* **To-do item**
For the records below, tally every line that has the word "shelving" and reply with the number alone.

* **Provided data**
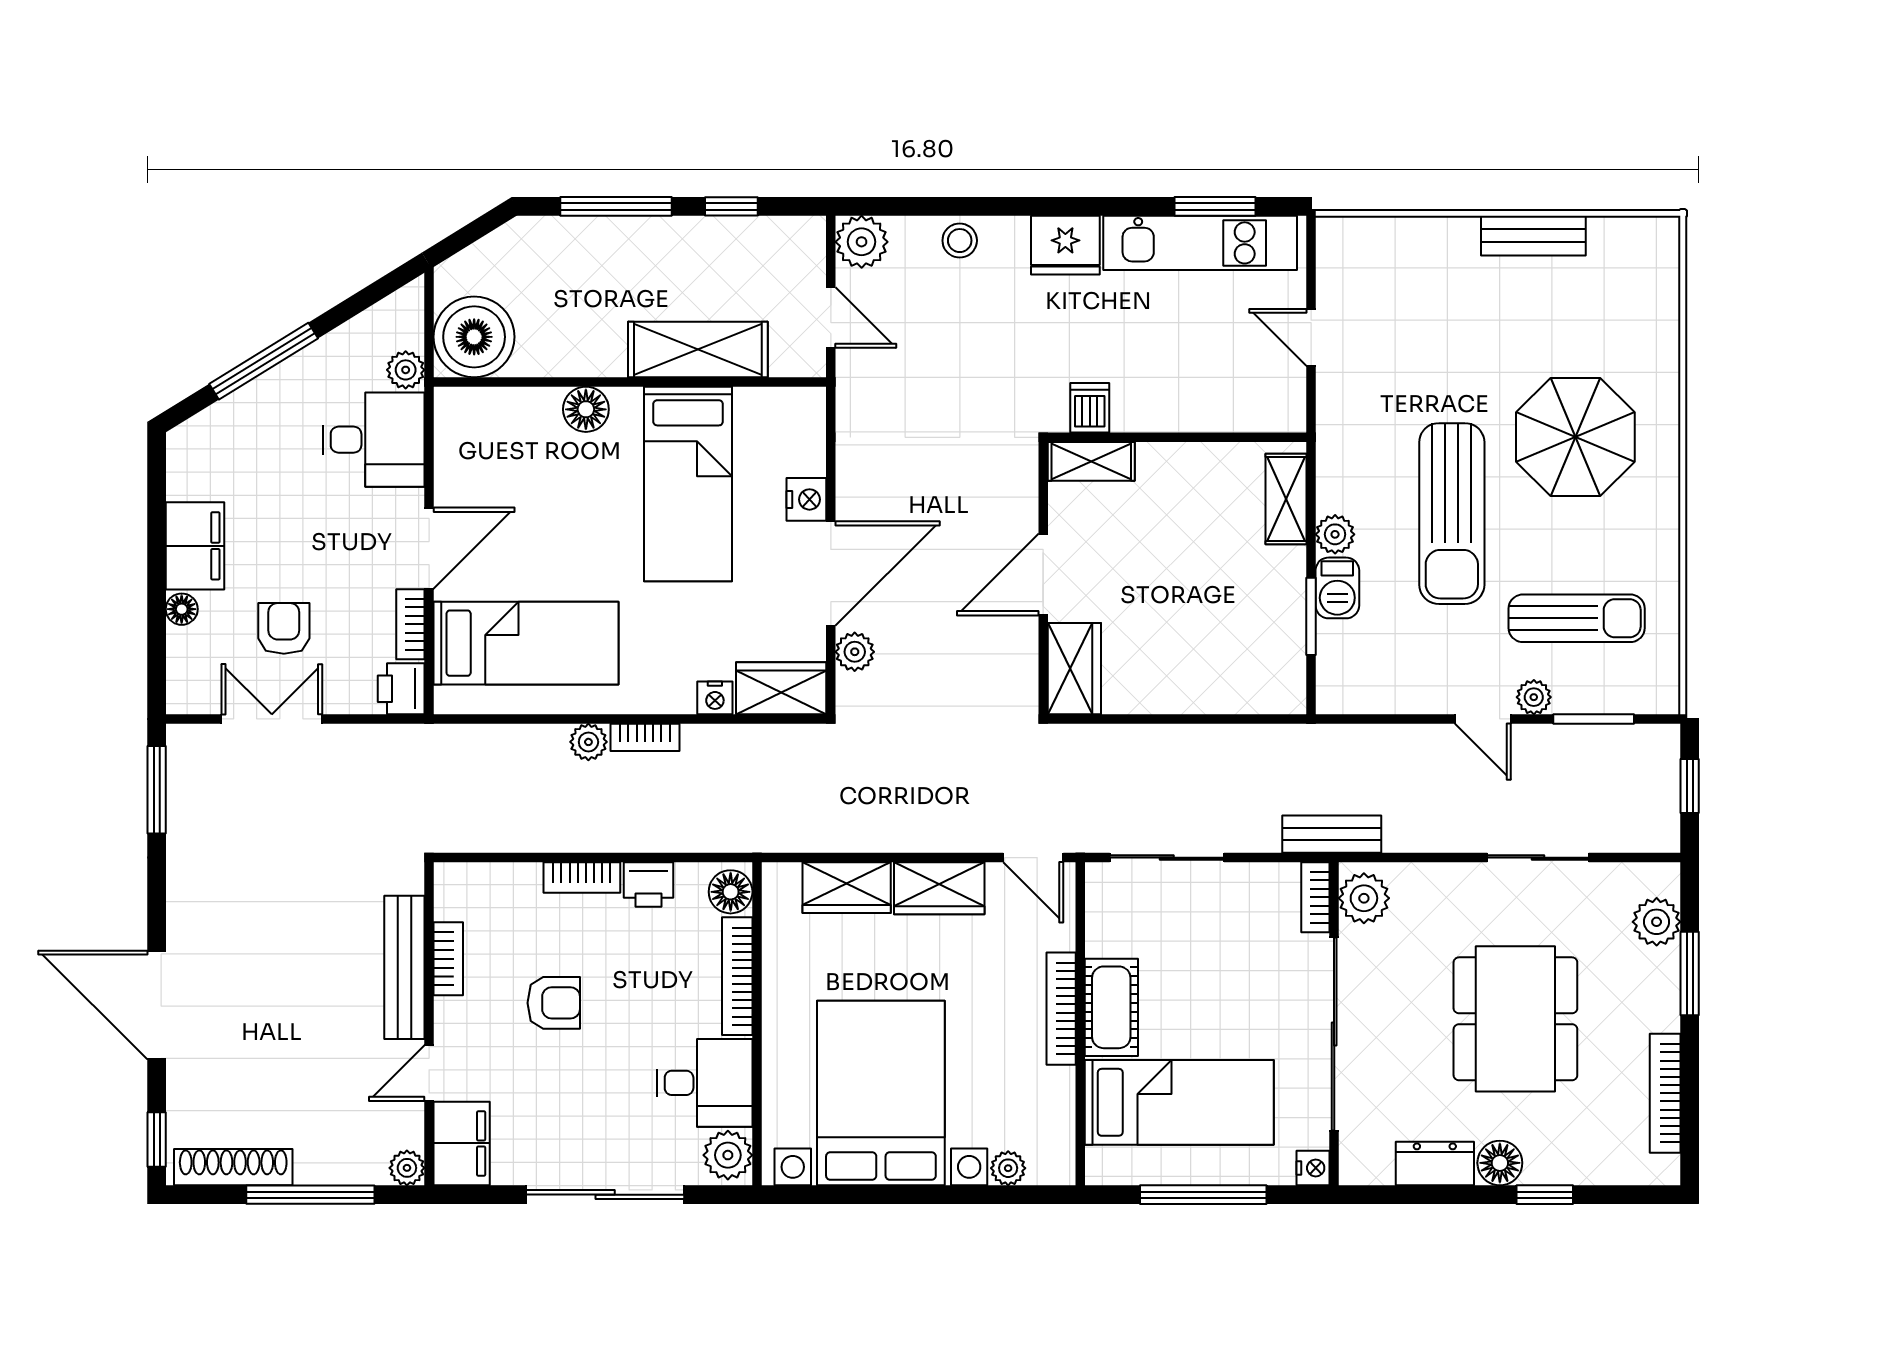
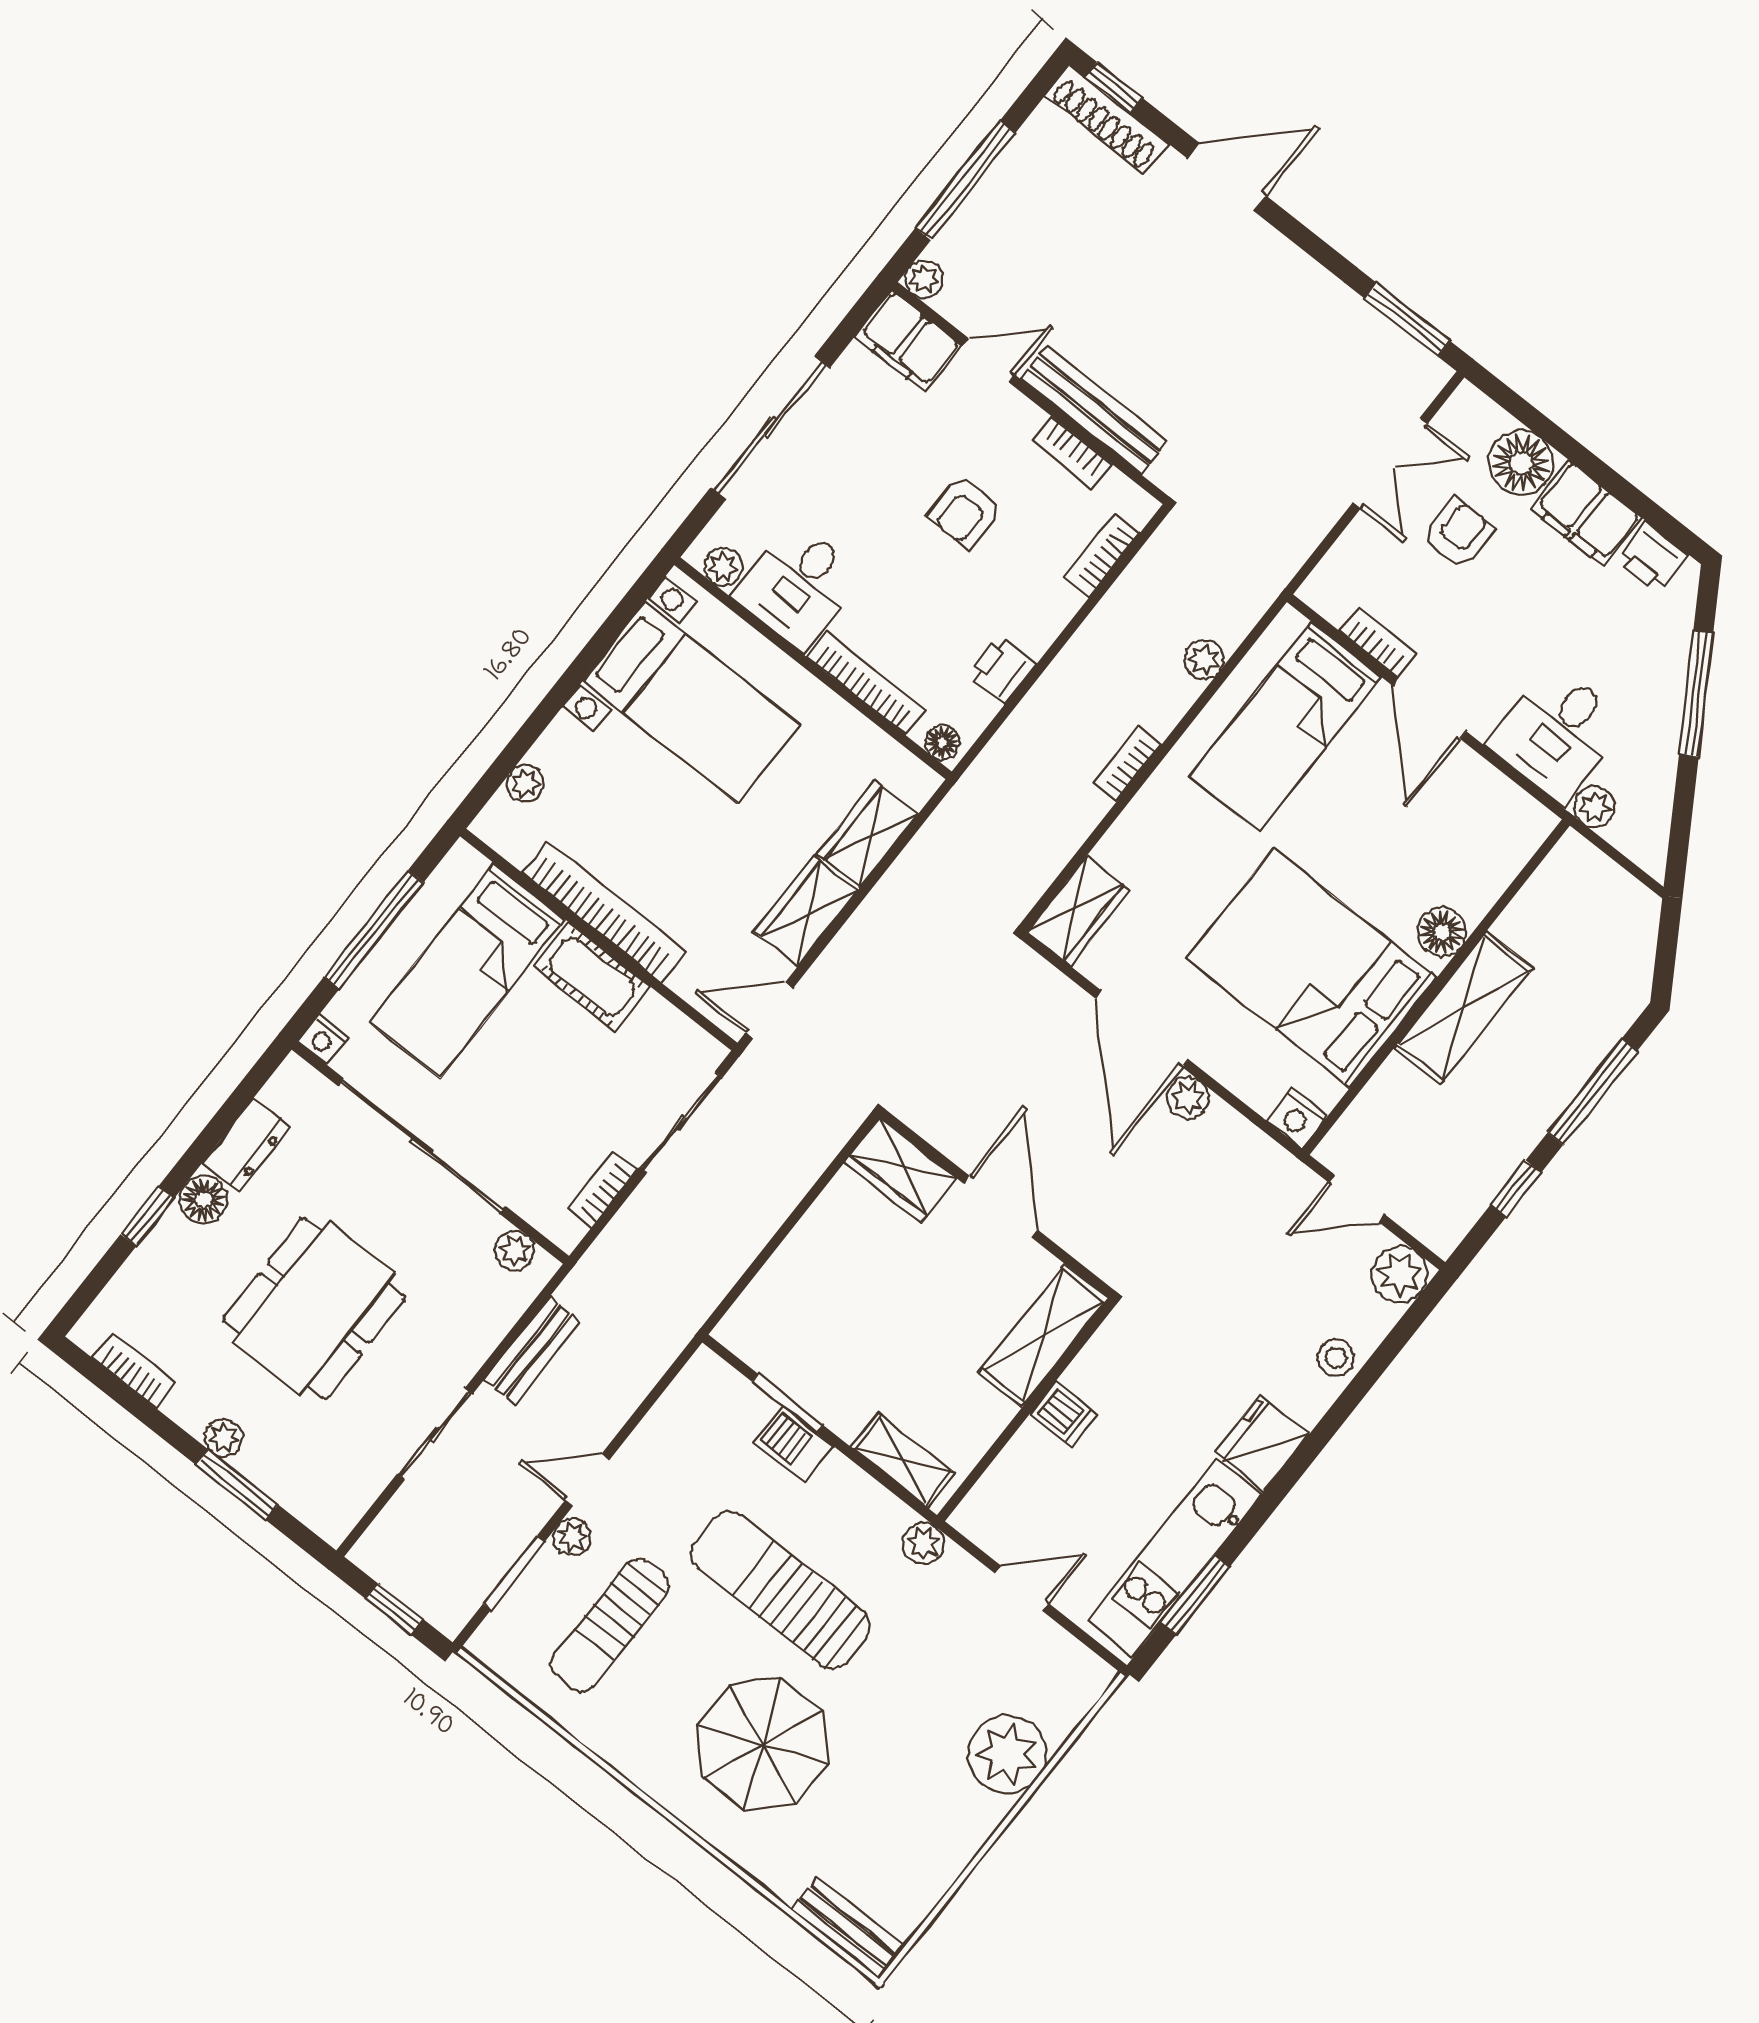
bench: (1533, 236) -> (848, 1928), moved, turned 90
plant: (1441, 252) -> (1007, 1754), added
boiler: (474, 337) -> (1577, 886), removed
shelving: (698, 349) -> (1464, 1008), moved
dishwasher: (1090, 408) -> (1063, 1414), moved
shelving: (1091, 461) -> (1043, 1335), width x1.50, depth x1.33
bed: (688, 484) -> (1312, 968), width x1.50
nightstand: (806, 499) -> (1297, 1118), moved
plant: (1335, 534) -> (923, 1543), moved
floor lamp: (182, 609) -> (1521, 463), width x1.89, depth x1.89
armchair: (284, 628) -> (1458, 533), turned -90
plant: (855, 652) -> (1188, 1098), moved
printer: (401, 689) -> (1652, 557), moved, turned 180
nightstand: (715, 698) -> (1114, 849), removed
plant: (588, 742) -> (1204, 660), moved
bench: (1332, 834) -> (533, 1351), moved
bookcase: (582, 877) -> (1102, 555), moved
floor lamp: (731, 892) -> (942, 743), width x0.73, depth x0.73
bookcase: (1315, 897) -> (602, 1190), moved, turned -90
plant: (1364, 898) -> (515, 1251), width x0.73, depth x0.73
plant: (1657, 922) -> (224, 1438), moved, width x0.73, depth x0.73
door: (157, 1005) -> (1227, 177), width x0.73
bookcase: (1061, 1009) -> (604, 912), width x1.48, depth x1.31
dining table: (1515, 1019) -> (314, 1308), turned 90
door: (429, 1073) -> (989, 360), hinge flipped
bed with nightstands: (881, 1093) -> (691, 703), width x0.73
bookcase: (1665, 1093) -> (135, 1370), width x0.64
plant: (728, 1155) -> (723, 567), width x0.73, depth x0.73
shoe rack: (233, 1167) -> (1107, 120), moved, turned 90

* **Response to the task**
2